Stored data.
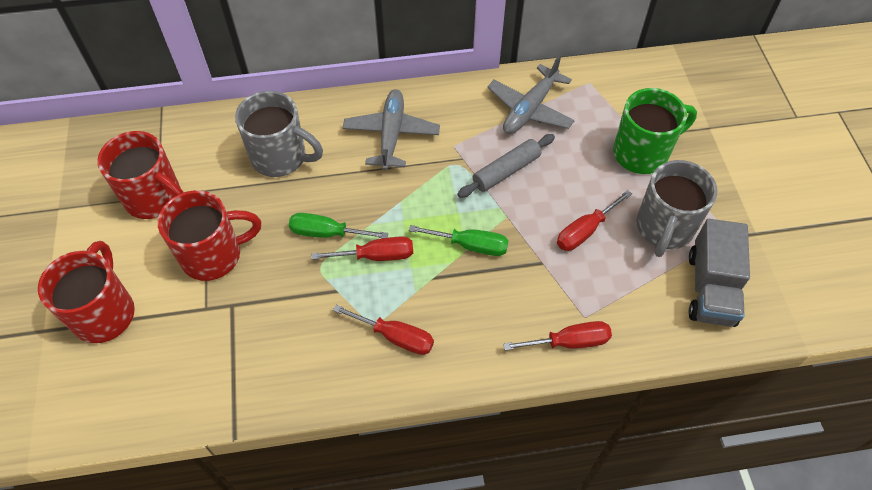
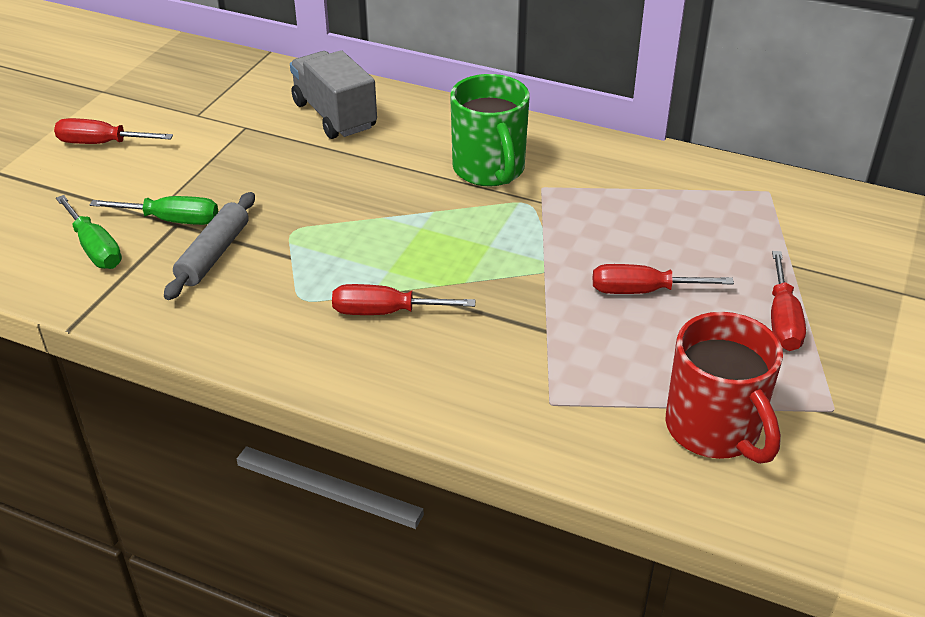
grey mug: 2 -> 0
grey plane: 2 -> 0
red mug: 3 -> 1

==

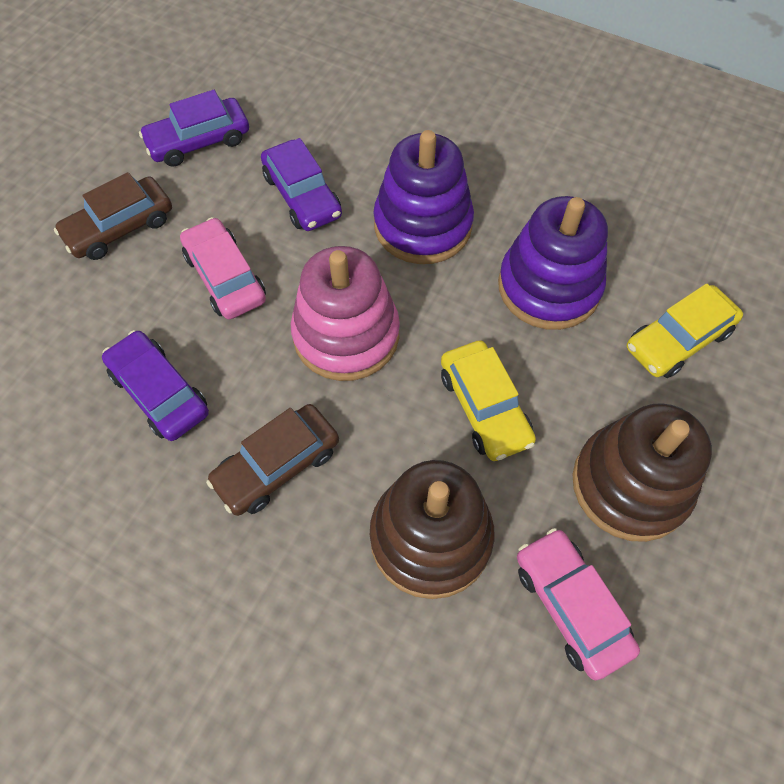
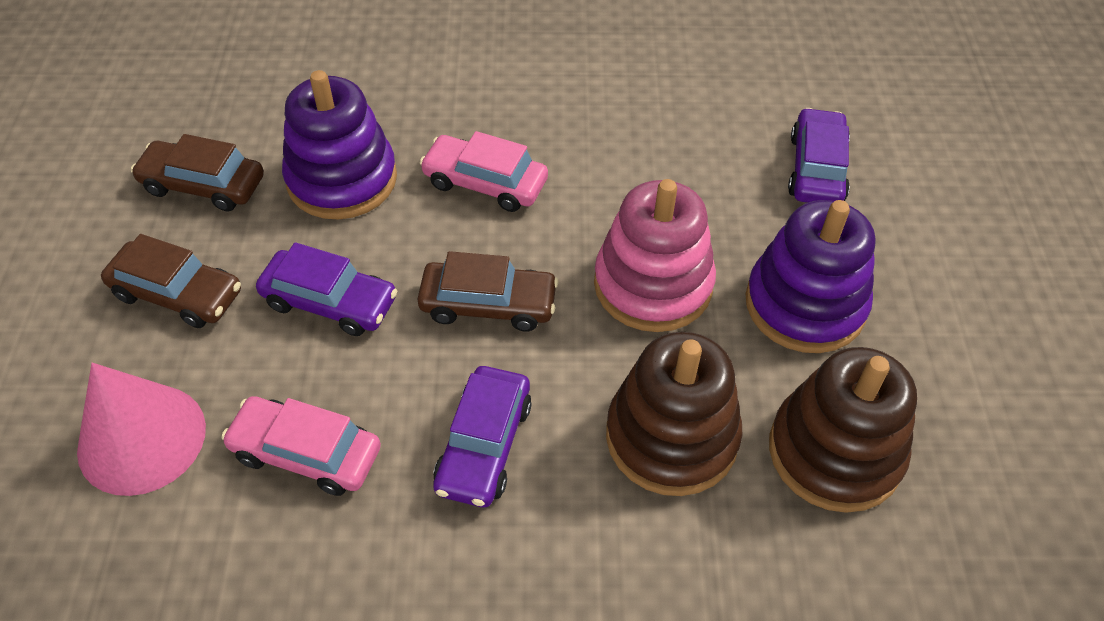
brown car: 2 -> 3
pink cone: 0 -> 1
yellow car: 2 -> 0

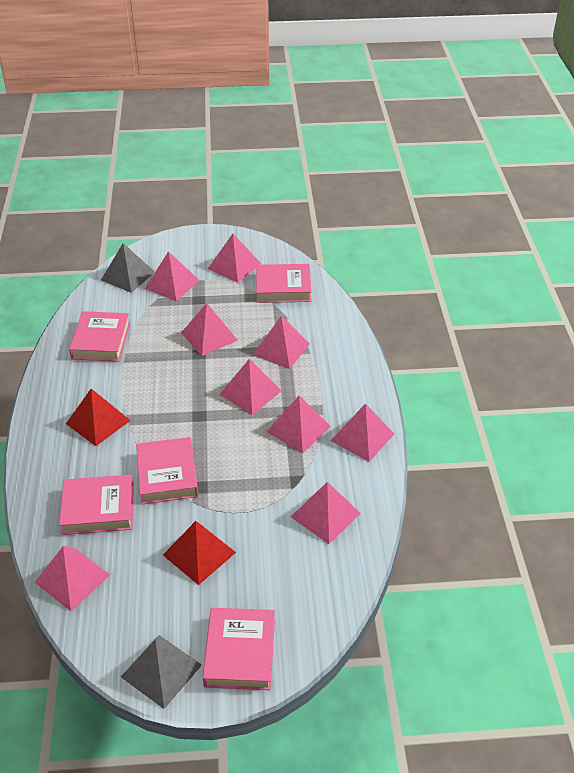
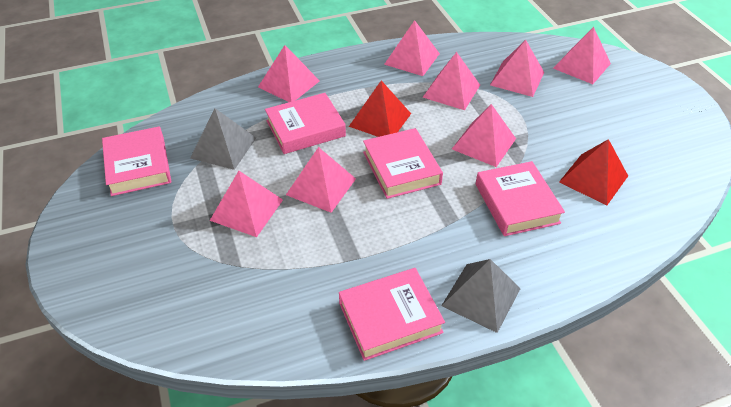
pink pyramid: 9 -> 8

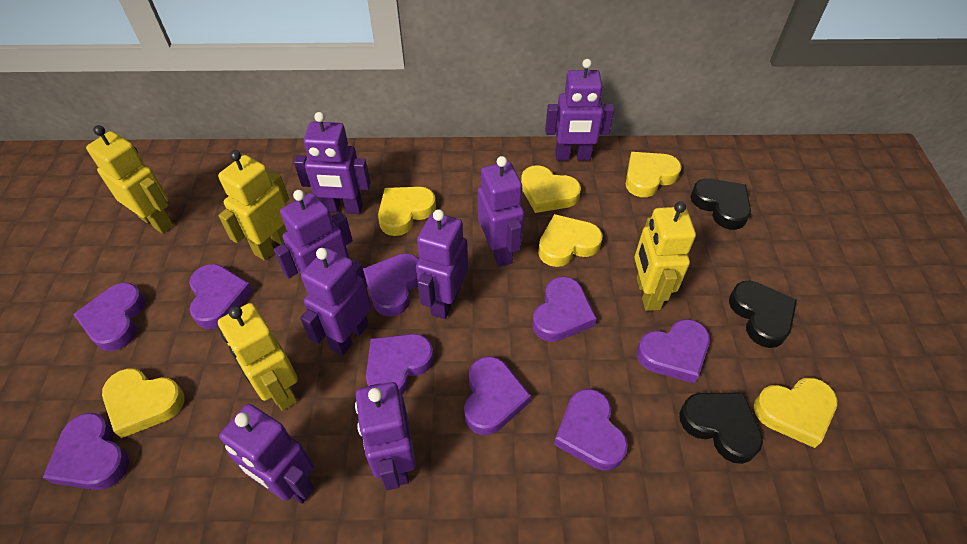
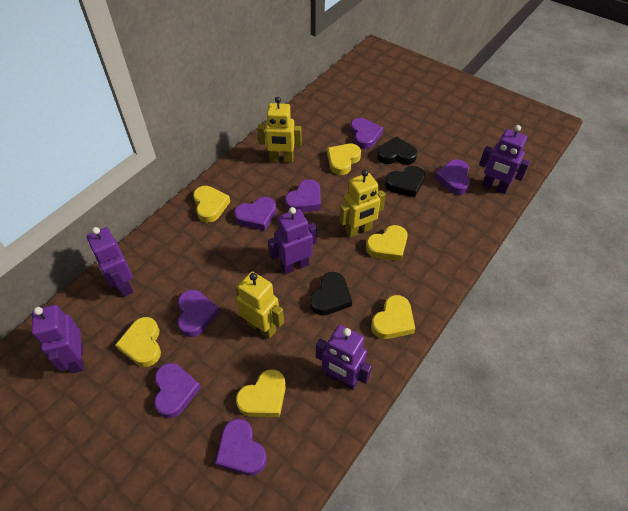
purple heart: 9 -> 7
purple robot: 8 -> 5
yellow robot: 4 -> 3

Problem statement. When you reach the line with "yellow car: 2 -> 0" in the records above, begin repeating the lines exactly, and stop after the line with "yellow robot: 4 -> 3". Skip all pictures.

Result below.
yellow car: 2 -> 0

pink pyramid: 9 -> 8

purple heart: 9 -> 7
purple robot: 8 -> 5
yellow robot: 4 -> 3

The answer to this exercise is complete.